Stored records:
============================================================

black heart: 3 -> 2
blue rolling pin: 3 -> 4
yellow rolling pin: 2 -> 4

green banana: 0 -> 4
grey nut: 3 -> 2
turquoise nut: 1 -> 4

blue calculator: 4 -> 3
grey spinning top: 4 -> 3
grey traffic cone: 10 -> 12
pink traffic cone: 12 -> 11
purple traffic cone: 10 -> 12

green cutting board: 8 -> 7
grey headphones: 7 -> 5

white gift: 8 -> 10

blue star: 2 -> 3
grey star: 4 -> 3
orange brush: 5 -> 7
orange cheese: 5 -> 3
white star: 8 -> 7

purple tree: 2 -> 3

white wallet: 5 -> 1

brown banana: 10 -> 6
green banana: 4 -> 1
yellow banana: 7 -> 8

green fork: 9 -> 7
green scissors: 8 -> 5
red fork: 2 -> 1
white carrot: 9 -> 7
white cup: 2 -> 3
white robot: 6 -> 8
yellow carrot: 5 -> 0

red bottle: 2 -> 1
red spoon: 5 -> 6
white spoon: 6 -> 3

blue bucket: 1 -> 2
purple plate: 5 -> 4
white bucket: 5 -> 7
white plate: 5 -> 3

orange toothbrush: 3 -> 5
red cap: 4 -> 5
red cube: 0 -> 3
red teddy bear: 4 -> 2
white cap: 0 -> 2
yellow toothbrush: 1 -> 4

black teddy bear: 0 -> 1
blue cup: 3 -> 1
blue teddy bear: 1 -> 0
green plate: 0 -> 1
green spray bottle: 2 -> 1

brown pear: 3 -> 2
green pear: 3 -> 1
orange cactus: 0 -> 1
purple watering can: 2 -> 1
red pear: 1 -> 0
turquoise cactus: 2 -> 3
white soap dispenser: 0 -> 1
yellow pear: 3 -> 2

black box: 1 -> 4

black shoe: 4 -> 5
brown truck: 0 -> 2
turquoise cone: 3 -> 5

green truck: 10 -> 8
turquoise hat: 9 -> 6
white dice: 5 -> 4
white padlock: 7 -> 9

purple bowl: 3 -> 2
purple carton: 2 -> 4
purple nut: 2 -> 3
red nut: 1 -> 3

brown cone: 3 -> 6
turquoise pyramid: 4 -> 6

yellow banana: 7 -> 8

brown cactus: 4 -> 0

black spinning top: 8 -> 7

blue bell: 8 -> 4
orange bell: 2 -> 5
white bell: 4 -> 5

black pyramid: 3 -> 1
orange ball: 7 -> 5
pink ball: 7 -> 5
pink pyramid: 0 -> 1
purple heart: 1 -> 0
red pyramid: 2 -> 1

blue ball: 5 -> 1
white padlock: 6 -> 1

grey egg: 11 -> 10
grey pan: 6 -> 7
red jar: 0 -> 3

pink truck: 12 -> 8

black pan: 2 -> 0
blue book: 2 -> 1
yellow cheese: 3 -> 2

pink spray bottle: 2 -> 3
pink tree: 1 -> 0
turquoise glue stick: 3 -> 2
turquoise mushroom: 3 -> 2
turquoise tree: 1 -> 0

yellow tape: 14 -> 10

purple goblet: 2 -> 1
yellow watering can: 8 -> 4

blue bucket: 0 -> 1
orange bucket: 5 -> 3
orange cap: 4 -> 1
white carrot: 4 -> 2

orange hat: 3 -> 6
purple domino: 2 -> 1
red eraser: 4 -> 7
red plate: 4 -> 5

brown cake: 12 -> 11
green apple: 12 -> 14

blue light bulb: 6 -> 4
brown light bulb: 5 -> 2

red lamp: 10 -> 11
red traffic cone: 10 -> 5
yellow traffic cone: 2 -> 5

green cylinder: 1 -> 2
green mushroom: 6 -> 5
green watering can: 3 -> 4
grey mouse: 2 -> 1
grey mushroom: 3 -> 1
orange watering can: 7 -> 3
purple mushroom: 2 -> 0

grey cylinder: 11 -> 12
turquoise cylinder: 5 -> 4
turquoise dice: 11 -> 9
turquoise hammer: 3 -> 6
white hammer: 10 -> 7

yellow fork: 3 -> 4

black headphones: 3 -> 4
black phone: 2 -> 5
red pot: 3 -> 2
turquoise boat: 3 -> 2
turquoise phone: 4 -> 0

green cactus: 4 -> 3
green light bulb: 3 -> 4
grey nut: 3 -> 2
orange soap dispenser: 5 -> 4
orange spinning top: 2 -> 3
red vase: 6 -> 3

============================================================

• [The task]:
Which lines of the entries above contain the word "bell"? Copy each of them.

• [Completed task]:
blue bell: 8 -> 4
orange bell: 2 -> 5
white bell: 4 -> 5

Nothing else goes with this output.